■ Exercise directions ■
Your task is to copy the data exactly while leaving out every picture.

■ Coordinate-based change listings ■
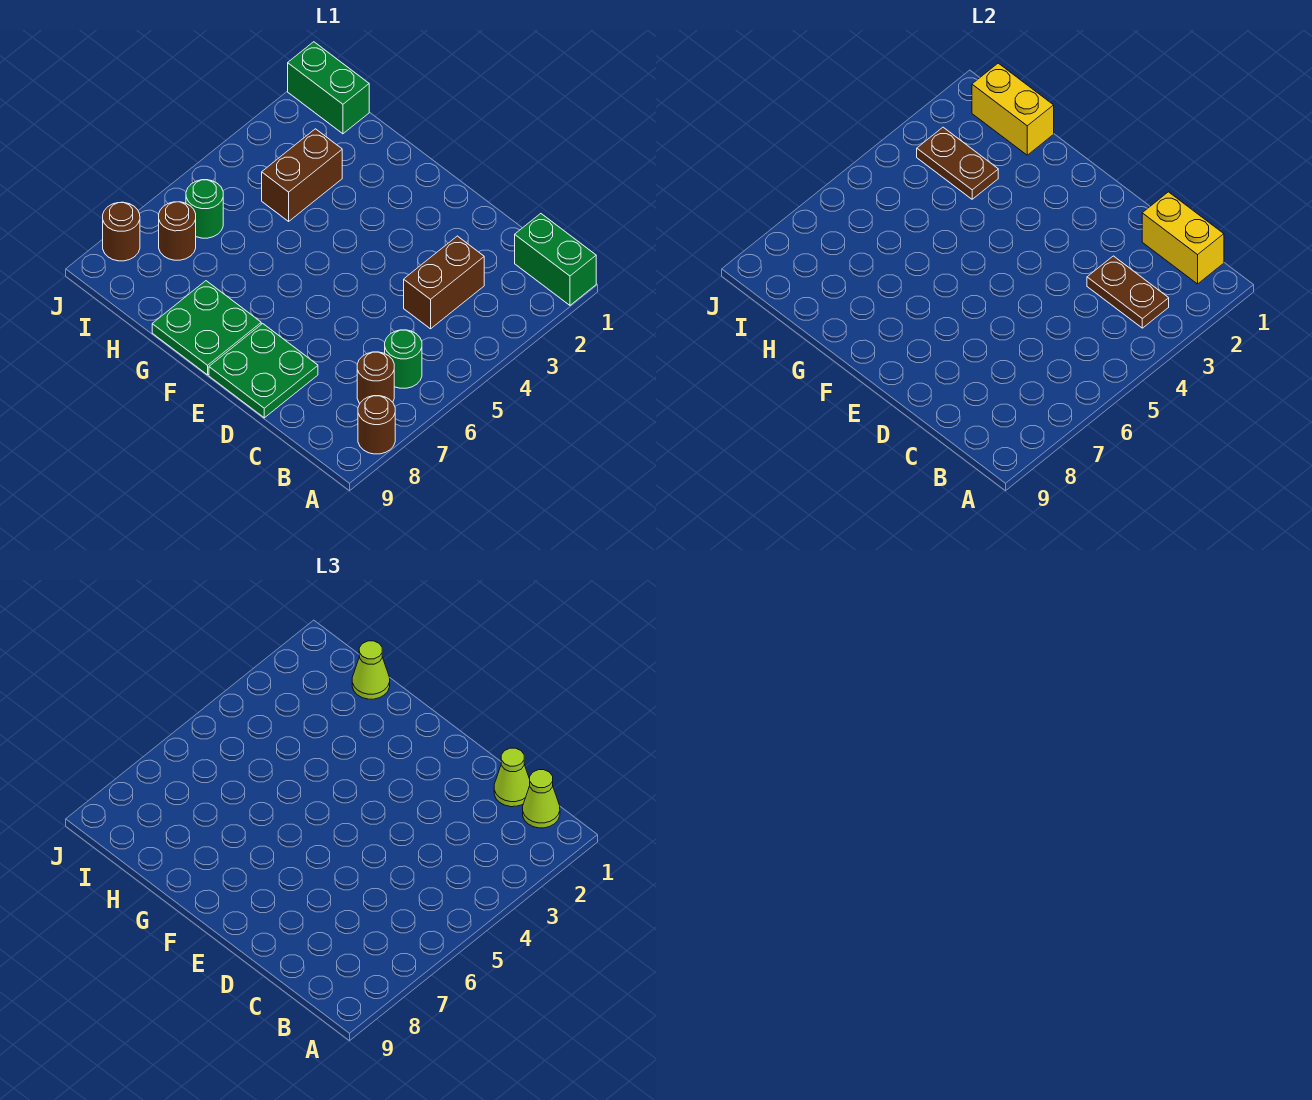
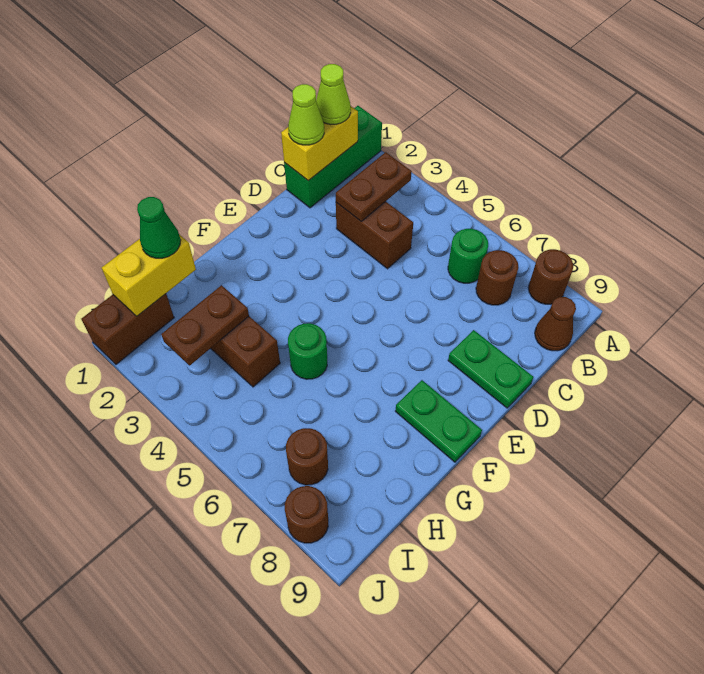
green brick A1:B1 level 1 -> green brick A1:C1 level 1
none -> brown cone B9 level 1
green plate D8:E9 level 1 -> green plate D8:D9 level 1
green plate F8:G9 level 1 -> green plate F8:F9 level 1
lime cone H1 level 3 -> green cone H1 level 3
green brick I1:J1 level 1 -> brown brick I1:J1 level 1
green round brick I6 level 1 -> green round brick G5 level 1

■ Answer to this problem ■
green brick A1:B1 level 1 -> green brick A1:C1 level 1
none -> brown cone B9 level 1
green plate D8:E9 level 1 -> green plate D8:D9 level 1
green plate F8:G9 level 1 -> green plate F8:F9 level 1
lime cone H1 level 3 -> green cone H1 level 3
green brick I1:J1 level 1 -> brown brick I1:J1 level 1
green round brick I6 level 1 -> green round brick G5 level 1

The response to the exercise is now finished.